• **Task statement**
Each entry needs to be retyped exactly, with nothing added or dropped.

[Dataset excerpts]

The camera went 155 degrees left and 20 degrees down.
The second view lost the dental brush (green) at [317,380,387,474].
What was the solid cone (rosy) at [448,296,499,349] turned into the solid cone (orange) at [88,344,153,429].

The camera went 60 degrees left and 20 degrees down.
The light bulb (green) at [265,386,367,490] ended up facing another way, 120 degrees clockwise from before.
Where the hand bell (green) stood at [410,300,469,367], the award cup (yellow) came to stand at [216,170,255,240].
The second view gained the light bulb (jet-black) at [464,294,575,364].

• **Solution below**
The camera went 155 degrees left and 20 degrees down.
The second view lost the dental brush (green) at [317,380,387,474].
What was the solid cone (rosy) at [448,296,499,349] turned into the solid cone (orange) at [88,344,153,429].

The camera went 60 degrees left and 20 degrees down.
The light bulb (green) at [265,386,367,490] ended up facing another way, 120 degrees clockwise from before.
Where the hand bell (green) stood at [410,300,469,367], the award cup (yellow) came to stand at [216,170,255,240].
The second view gained the light bulb (jet-black) at [464,294,575,364].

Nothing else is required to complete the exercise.